Collected data:
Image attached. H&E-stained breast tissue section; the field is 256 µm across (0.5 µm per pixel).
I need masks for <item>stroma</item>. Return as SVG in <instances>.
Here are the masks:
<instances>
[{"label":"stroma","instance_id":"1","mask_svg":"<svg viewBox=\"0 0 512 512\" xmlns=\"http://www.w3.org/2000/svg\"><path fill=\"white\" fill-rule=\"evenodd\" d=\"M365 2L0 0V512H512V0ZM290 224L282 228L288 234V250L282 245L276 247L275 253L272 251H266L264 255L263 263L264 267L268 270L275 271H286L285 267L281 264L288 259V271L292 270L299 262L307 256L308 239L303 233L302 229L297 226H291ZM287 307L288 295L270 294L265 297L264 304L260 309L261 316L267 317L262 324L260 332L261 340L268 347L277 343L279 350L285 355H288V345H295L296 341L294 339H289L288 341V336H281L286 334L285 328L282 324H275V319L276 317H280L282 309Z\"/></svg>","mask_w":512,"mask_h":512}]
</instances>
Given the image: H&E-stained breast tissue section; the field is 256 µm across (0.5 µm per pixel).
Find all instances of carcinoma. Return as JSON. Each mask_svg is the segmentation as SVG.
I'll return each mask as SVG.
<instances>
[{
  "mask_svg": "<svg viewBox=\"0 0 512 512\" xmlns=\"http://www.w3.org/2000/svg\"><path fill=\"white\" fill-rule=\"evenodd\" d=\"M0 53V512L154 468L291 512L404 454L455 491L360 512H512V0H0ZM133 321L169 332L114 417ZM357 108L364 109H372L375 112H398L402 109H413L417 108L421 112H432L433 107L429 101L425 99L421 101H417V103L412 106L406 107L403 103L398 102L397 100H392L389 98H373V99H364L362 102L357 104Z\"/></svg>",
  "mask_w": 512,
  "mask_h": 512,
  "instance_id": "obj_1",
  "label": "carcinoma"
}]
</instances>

Aim of the task: Look above for lines with the word "pixel" and copy them all.

Response to the exercise:
Image attached. H&E-stained breast tissue section; the field is 256 µm across (0.5 µm per pixel).
Given the image: H&E-stained breast tissue section; the field is 256 µm across (0.5 µm per pixel).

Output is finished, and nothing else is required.